**Work required**
Exactly and only the lines from the first entry through the line with "U3 pin VREF: CANL -> none" should be copied, both ends included, with no pictures.

**Source material**

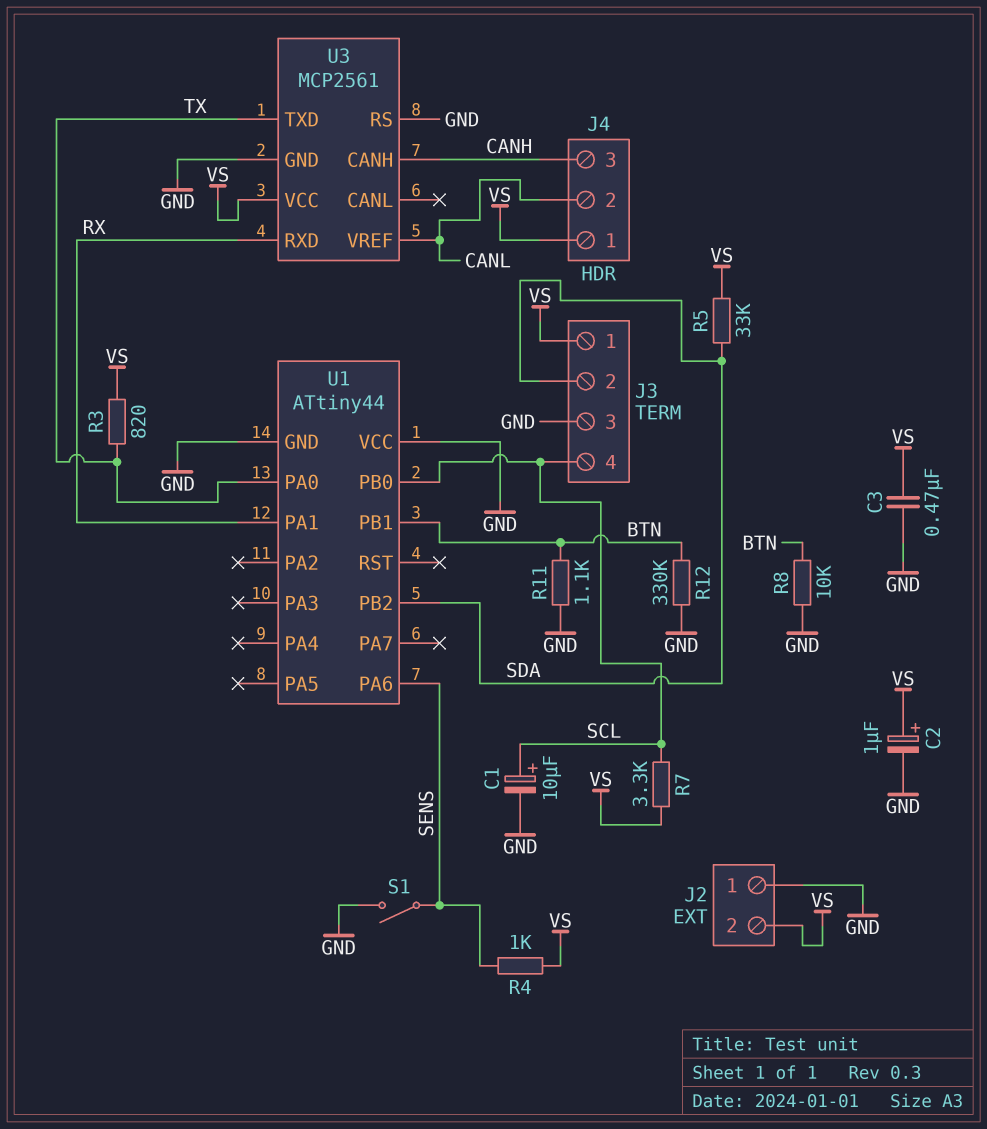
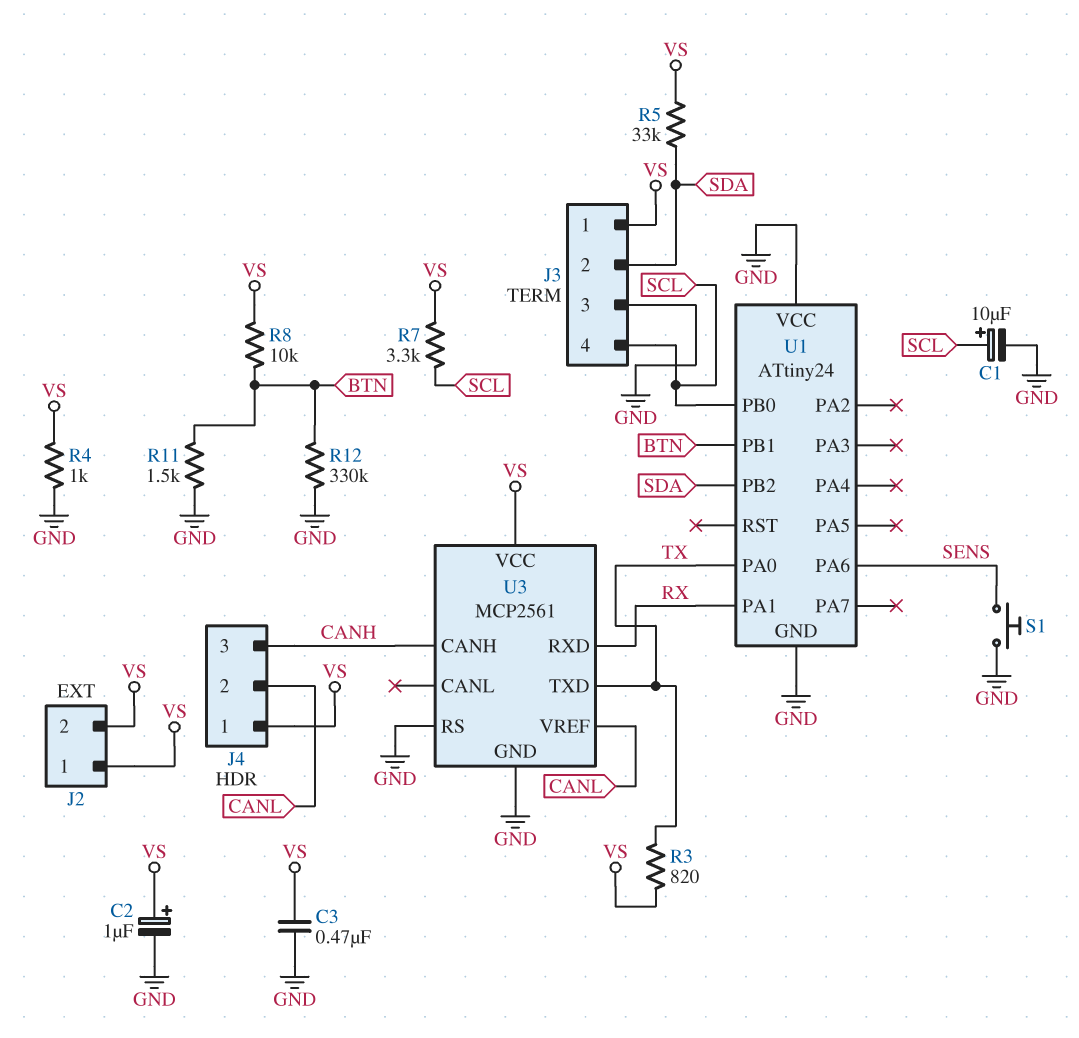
J2 pin 1: GND -> VS
R4: 1k (SENS, VS) -> 1k (GND, VS)
R8: 10k (BTN, GND) -> 10k (BTN, VS)
R11: 1.1k (BTN, GND) -> 1.5k (BTN, GND)
S1: switch (GND, SENS) -> button (GND, SENS)
U1: ATtiny44 -> ATtiny24

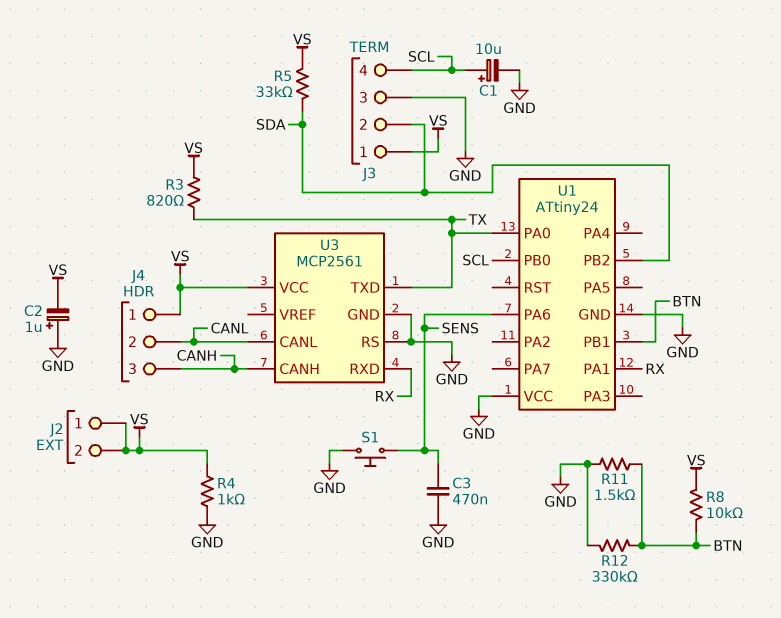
C2: 1uF (plus VS, minus GND) -> 1uF (plus GND, minus VS)
C3: 470nF (GND, VS) -> 470nF (GND, SENS)
R7: 3.3k (SCL, VS) -> none
U3 pin CANL: none -> CANL
U3 pin VREF: CANL -> none

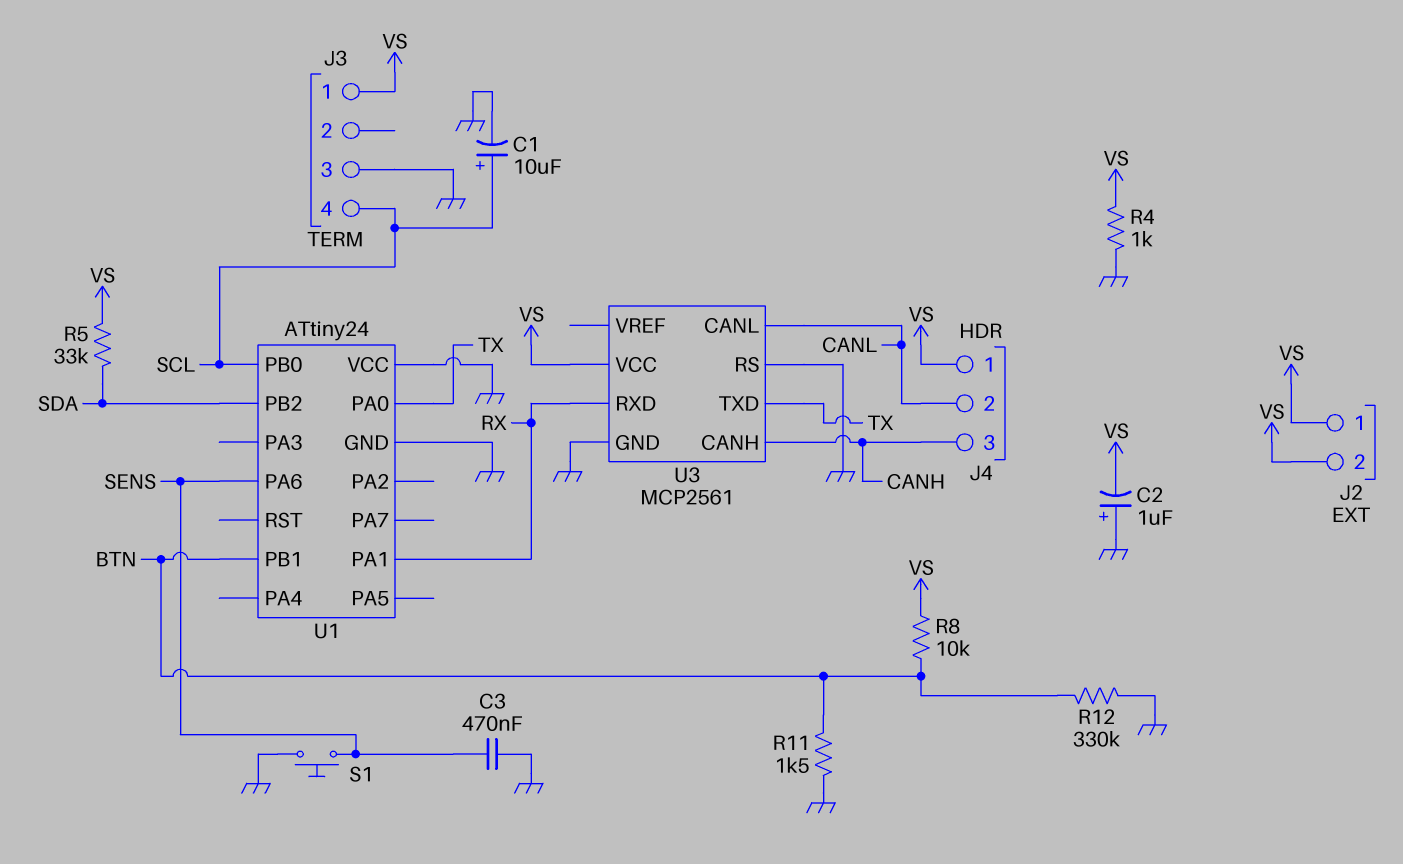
J3 pin 2: SDA -> none
R3: 820 (TX, VS) -> none

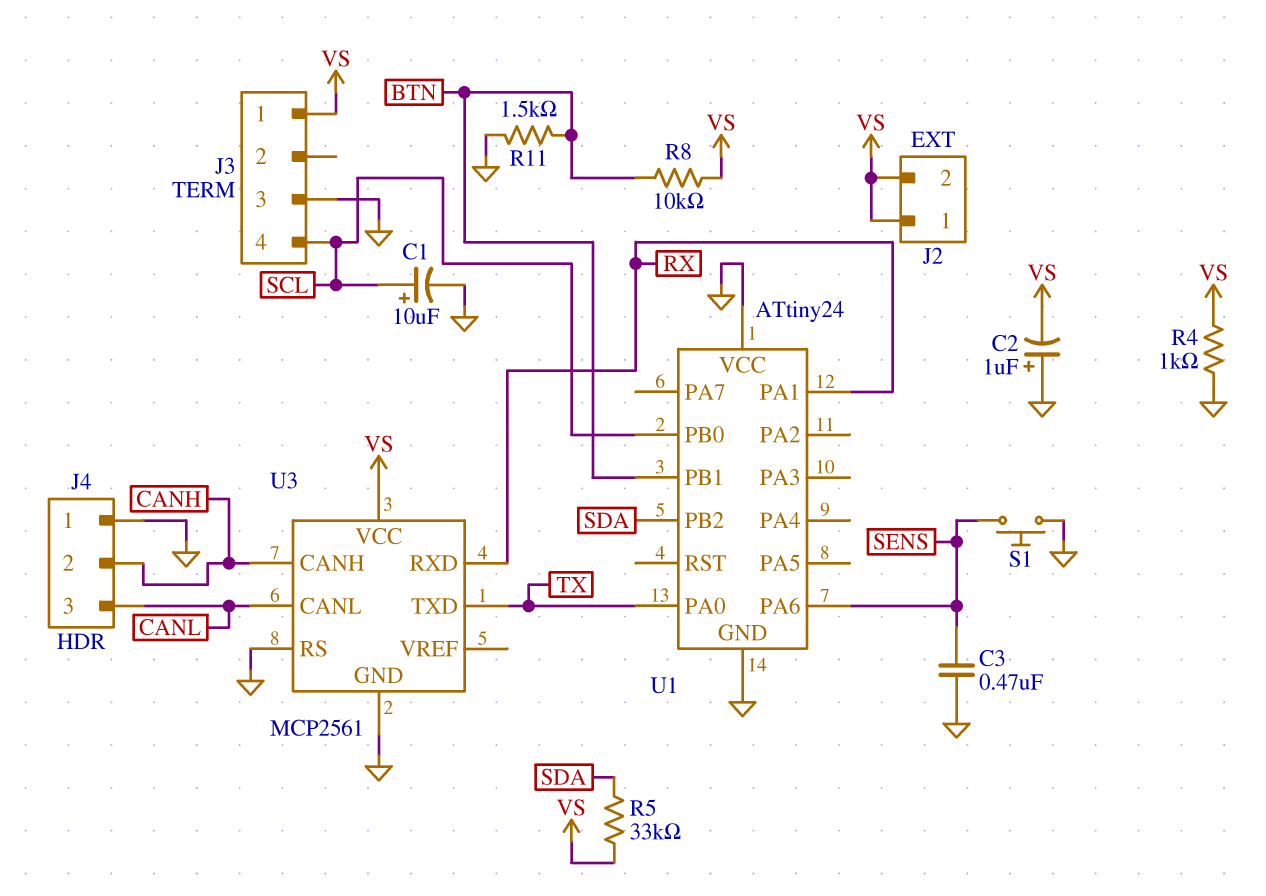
J4 pin 1: VS -> GND
J4 pin 2: CANL -> CANH
J4 pin 3: CANH -> CANL
R12: 330k (BTN, GND) -> none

**Exercise answer**
J2 pin 1: GND -> VS
R4: 1k (SENS, VS) -> 1k (GND, VS)
R8: 10k (BTN, GND) -> 10k (BTN, VS)
R11: 1.1k (BTN, GND) -> 1.5k (BTN, GND)
S1: switch (GND, SENS) -> button (GND, SENS)
U1: ATtiny44 -> ATtiny24

C2: 1uF (plus VS, minus GND) -> 1uF (plus GND, minus VS)
C3: 470nF (GND, VS) -> 470nF (GND, SENS)
R7: 3.3k (SCL, VS) -> none
U3 pin CANL: none -> CANL
U3 pin VREF: CANL -> none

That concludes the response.